**PROVIDED DATA**
*** Begin section ***

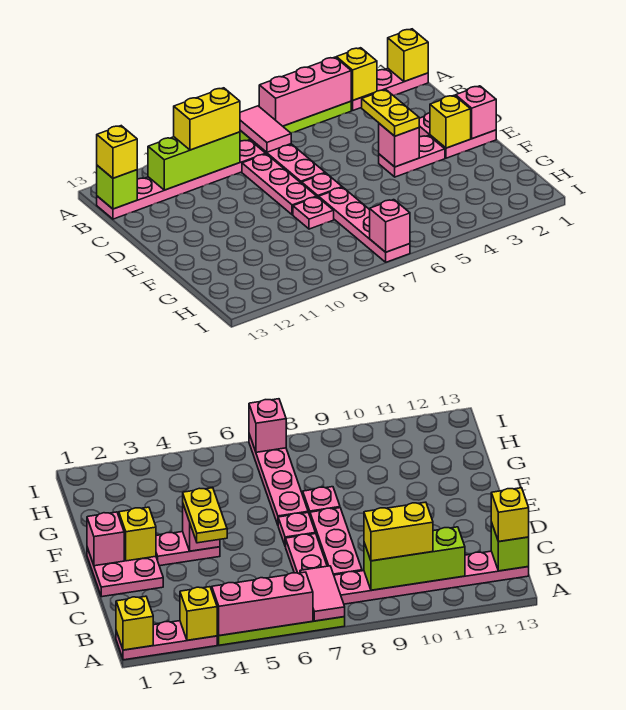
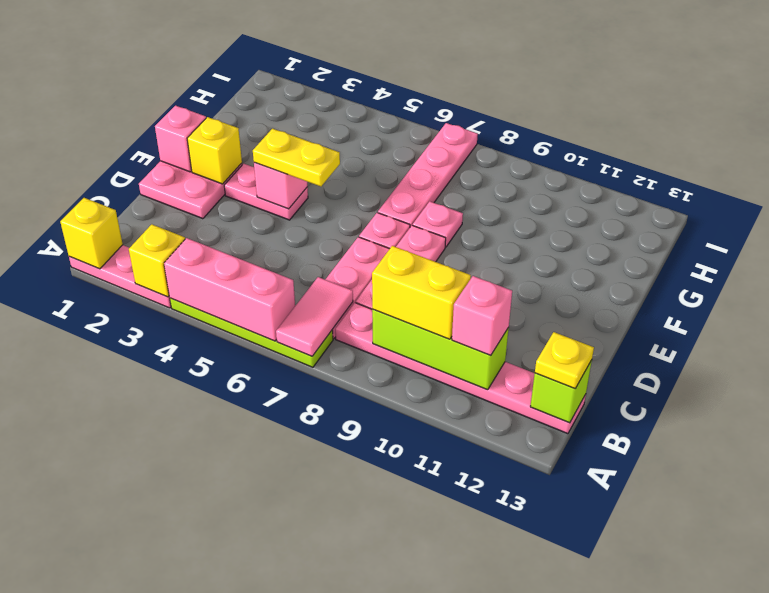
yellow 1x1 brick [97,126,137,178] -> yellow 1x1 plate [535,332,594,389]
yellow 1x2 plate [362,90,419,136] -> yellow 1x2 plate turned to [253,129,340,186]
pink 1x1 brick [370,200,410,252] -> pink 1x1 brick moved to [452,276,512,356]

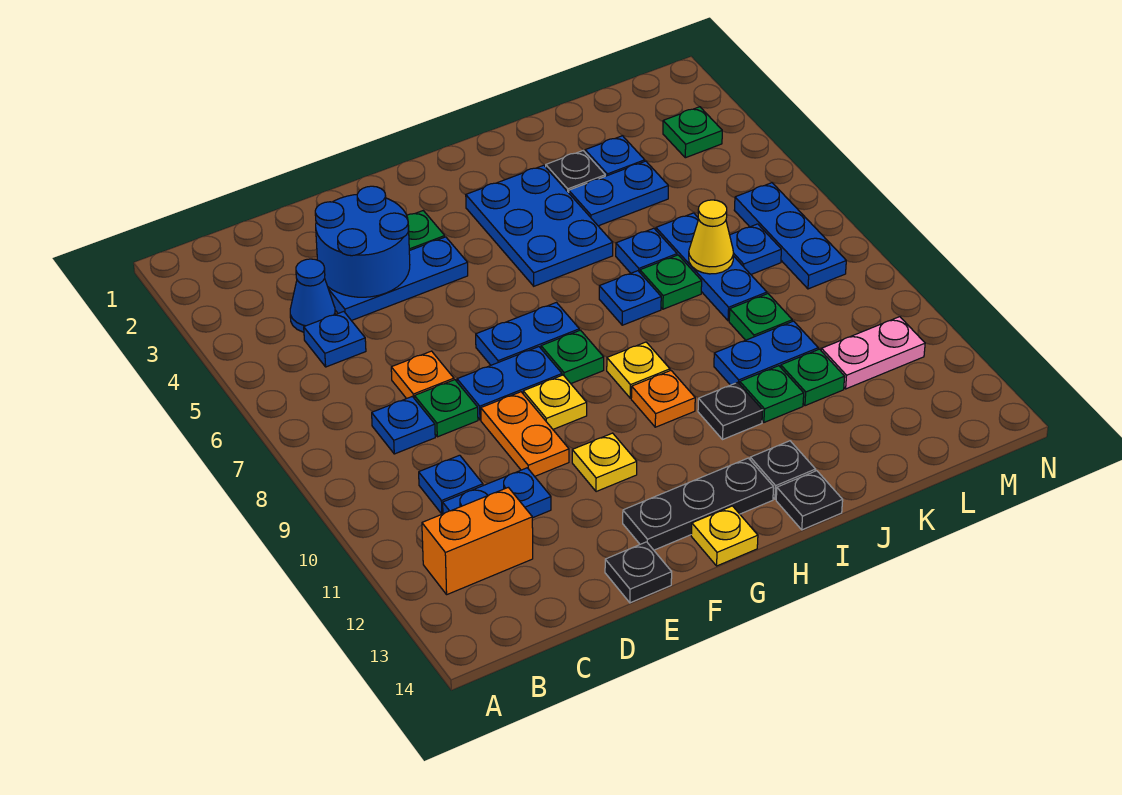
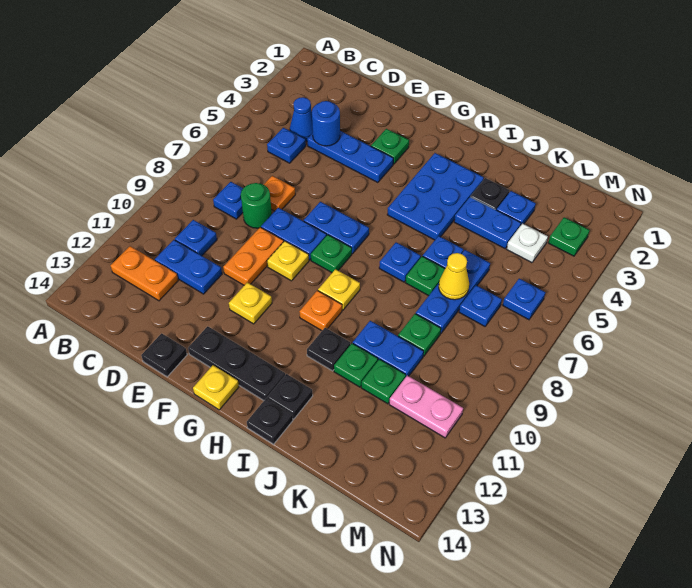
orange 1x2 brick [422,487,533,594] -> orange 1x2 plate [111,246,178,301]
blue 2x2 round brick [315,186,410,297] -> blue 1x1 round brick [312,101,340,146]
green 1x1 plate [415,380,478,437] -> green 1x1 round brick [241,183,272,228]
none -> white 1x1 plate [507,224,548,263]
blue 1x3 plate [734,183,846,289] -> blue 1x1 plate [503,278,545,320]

*** End section ***

**TASK STATEMENT**
Once you reach the line that contains "blue 2x2 round", transcribe it and all remaining lines of the listing exactly; skip everything before it.

**ANSWER**
blue 2x2 round brick [315,186,410,297] -> blue 1x1 round brick [312,101,340,146]
green 1x1 plate [415,380,478,437] -> green 1x1 round brick [241,183,272,228]
none -> white 1x1 plate [507,224,548,263]
blue 1x3 plate [734,183,846,289] -> blue 1x1 plate [503,278,545,320]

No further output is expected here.